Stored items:
• • • • •
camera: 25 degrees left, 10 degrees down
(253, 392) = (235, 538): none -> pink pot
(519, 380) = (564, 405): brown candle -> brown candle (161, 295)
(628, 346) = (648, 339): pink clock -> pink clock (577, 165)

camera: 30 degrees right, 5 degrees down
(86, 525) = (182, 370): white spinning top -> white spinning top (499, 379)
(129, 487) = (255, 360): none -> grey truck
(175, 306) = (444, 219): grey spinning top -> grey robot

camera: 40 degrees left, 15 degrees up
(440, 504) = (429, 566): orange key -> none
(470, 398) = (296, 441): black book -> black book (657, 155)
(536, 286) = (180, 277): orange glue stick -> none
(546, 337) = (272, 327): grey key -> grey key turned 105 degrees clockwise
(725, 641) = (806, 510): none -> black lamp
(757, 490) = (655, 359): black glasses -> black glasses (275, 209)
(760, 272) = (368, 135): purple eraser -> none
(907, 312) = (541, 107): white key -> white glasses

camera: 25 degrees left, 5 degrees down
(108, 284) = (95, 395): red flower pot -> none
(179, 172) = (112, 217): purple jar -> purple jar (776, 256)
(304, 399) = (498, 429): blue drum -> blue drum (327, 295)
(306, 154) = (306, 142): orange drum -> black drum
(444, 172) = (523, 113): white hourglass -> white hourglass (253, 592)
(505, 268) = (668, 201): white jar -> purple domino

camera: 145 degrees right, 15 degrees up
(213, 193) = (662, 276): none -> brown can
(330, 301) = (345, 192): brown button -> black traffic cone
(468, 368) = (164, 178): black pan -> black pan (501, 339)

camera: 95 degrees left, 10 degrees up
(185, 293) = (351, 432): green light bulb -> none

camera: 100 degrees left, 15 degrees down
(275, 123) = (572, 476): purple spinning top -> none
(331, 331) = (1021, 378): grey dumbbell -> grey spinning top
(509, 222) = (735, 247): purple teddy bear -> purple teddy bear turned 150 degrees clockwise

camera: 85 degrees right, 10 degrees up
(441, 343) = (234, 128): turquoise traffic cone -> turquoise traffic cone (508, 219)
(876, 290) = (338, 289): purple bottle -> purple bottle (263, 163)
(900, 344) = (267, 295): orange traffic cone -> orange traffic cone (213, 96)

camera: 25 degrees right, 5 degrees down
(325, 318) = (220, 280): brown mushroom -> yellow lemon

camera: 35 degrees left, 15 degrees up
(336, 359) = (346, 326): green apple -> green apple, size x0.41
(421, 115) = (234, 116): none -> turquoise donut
• • • • •
Exercise objective — Beginning at the line with "camera: 95 degrees left, 10 degrees up" and stopping after the line with "(876, 290) = (338, 289): purple", please write out every line of the data above exactly and nothing else.

Answer section —
camera: 95 degrees left, 10 degrees up
(185, 293) = (351, 432): green light bulb -> none

camera: 100 degrees left, 15 degrees down
(275, 123) = (572, 476): purple spinning top -> none
(331, 331) = (1021, 378): grey dumbbell -> grey spinning top
(509, 222) = (735, 247): purple teddy bear -> purple teddy bear turned 150 degrees clockwise

camera: 85 degrees right, 10 degrees up
(441, 343) = (234, 128): turquoise traffic cone -> turquoise traffic cone (508, 219)
(876, 290) = (338, 289): purple bottle -> purple bottle (263, 163)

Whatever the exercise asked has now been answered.